• **WHAT YOU WILL DO**: Beginning with the line containing "none -> orange brick B4:C6 level 1" and ending at the last line of the records, transcribe each line exactly. Do not include pictures.

[Object transformation records]
******

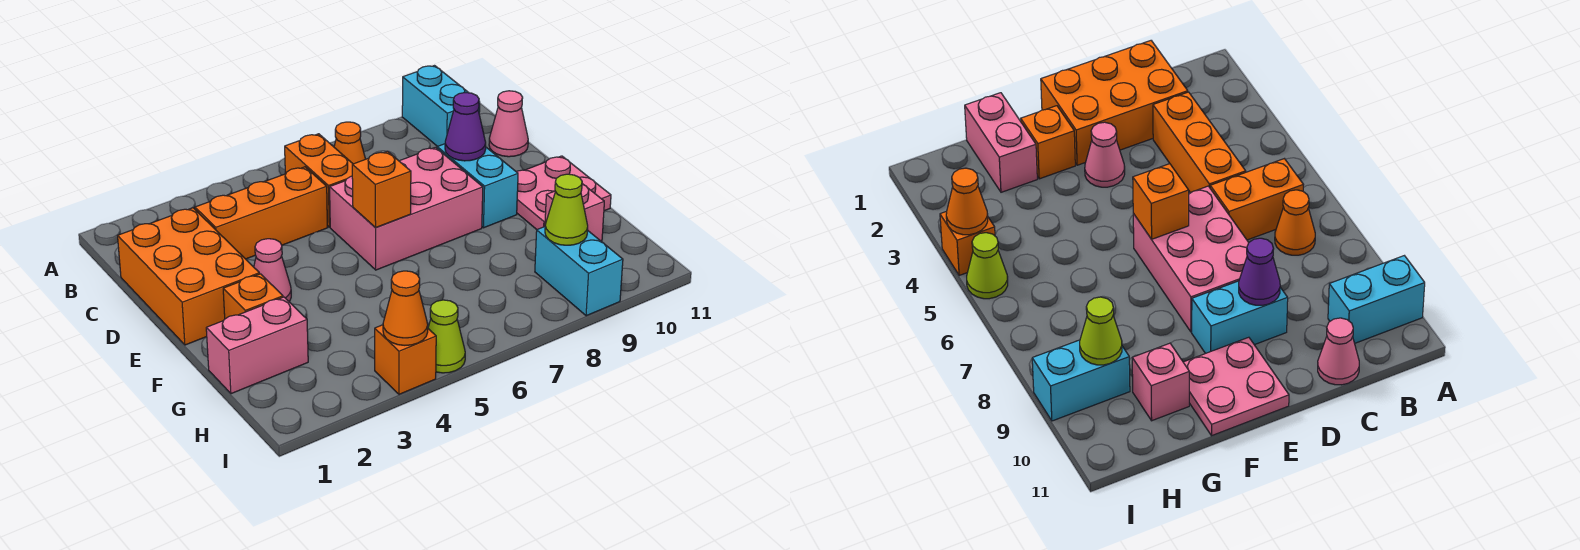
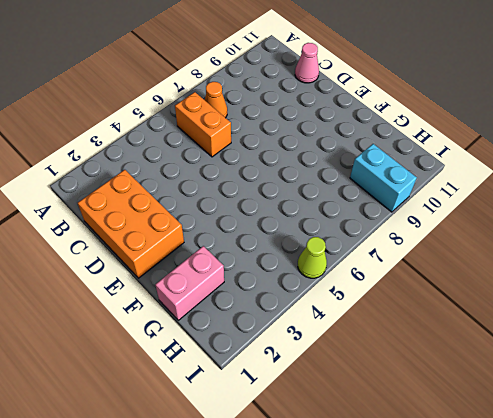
none -> cyan brick A10:B10 level 1
none -> orange brick C3:C5 level 1
none -> pink brick D6:E8 level 1

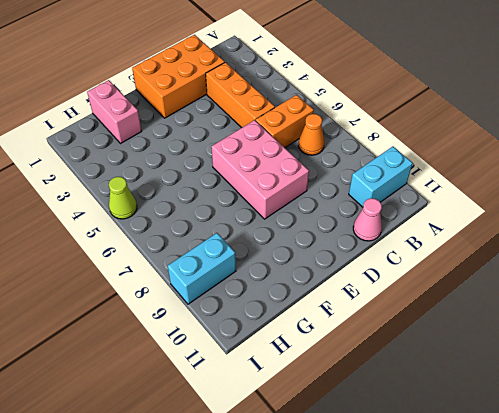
none -> cyan brick D9:E9 level 1
none -> pink cone E3 level 1
none -> pink plate E10:F11 level 1

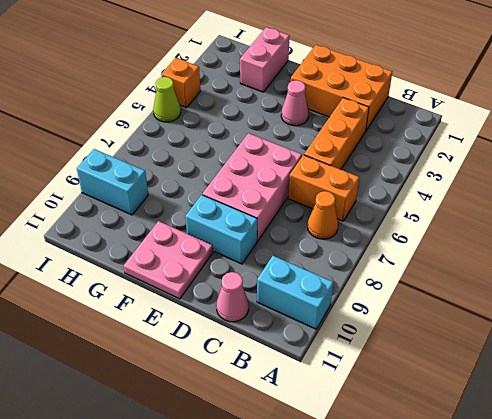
none -> orange brick F2 level 1
none -> pink brick G10 level 1
none -> purple cone D9 level 2

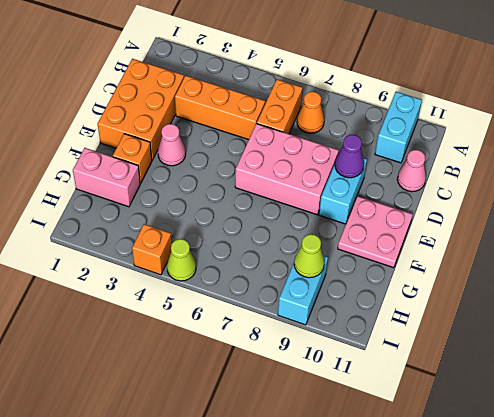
none -> pink brick G10 level 1
none -> orange brick E6 level 2
none -> orange cone I4 level 2

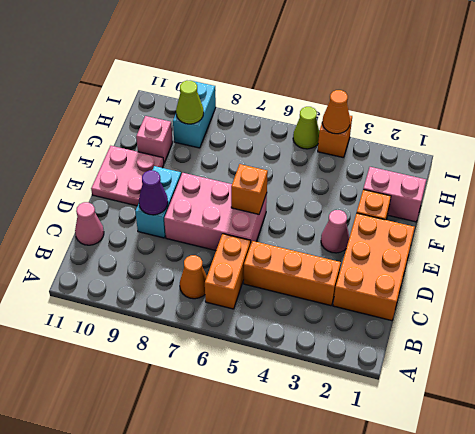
none -> cyan brick A10:B10 level 1

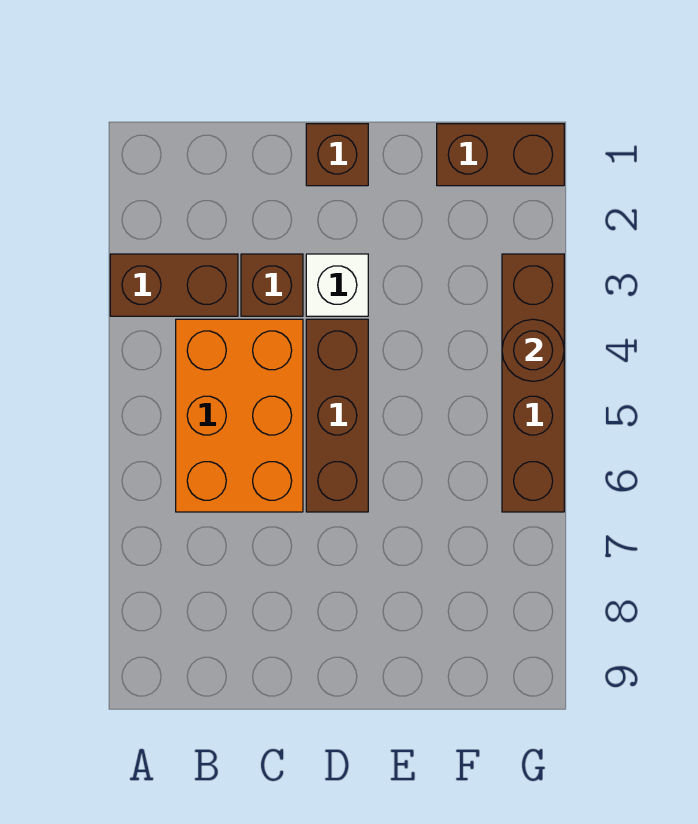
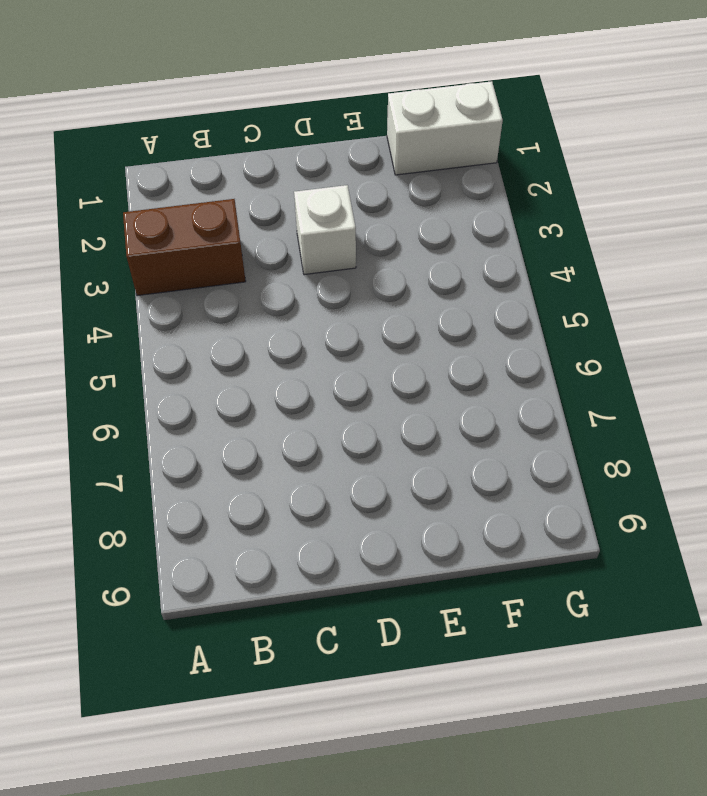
white brick F1:G1 level 1 -> brown brick F1:G1 level 1
none -> orange brick B4:C6 level 1
none -> brown brick C3 level 1

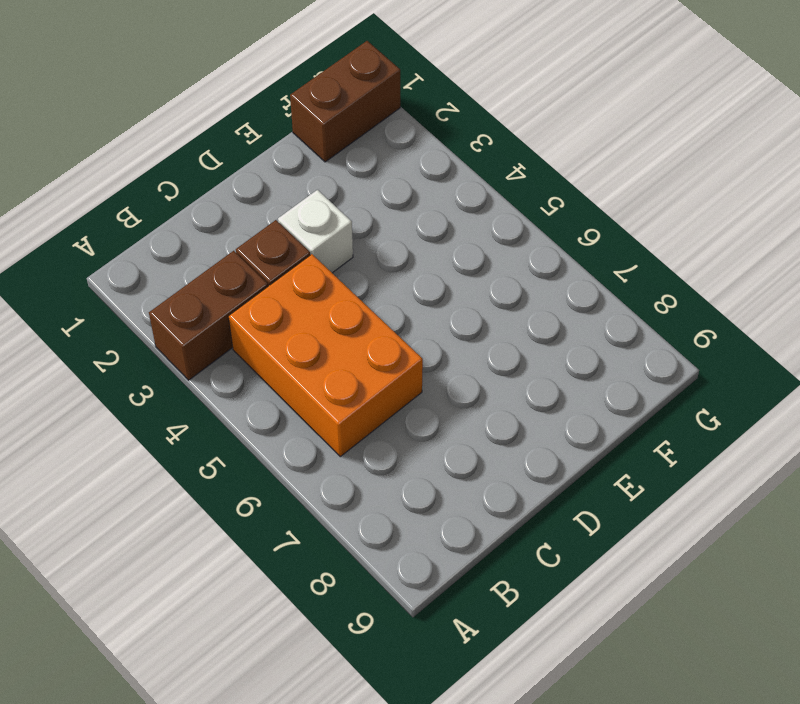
none -> brown brick D1 level 1
none -> brown brick D4:D6 level 1

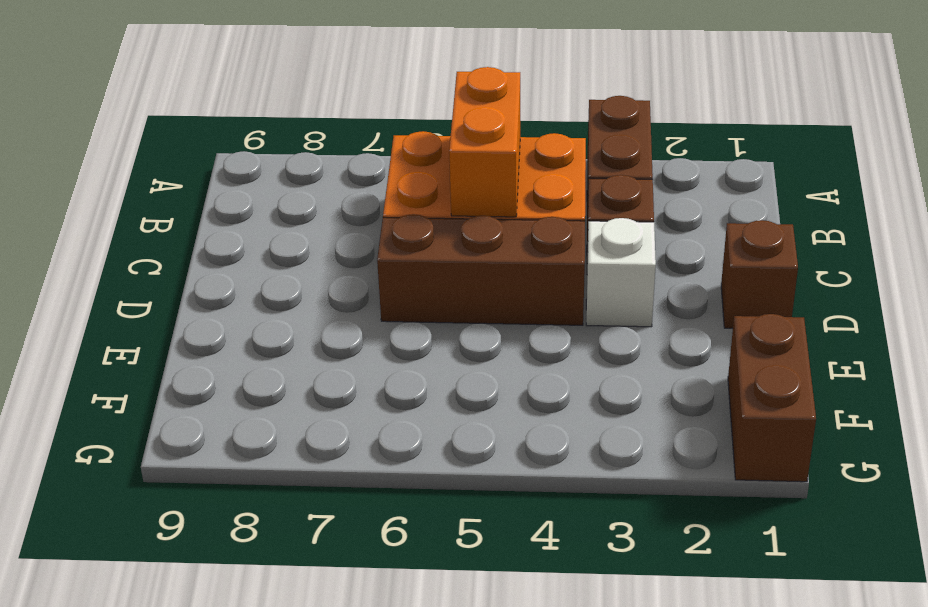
orange brick B5:C5 level 2 -> none
none -> brown brick G3:G6 level 1
none -> brown round brick G4 level 2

******

• **RESPONSE AREA**:
none -> orange brick B4:C6 level 1
none -> brown brick C3 level 1

none -> brown brick D1 level 1
none -> brown brick D4:D6 level 1

orange brick B5:C5 level 2 -> none
none -> brown brick G3:G6 level 1
none -> brown round brick G4 level 2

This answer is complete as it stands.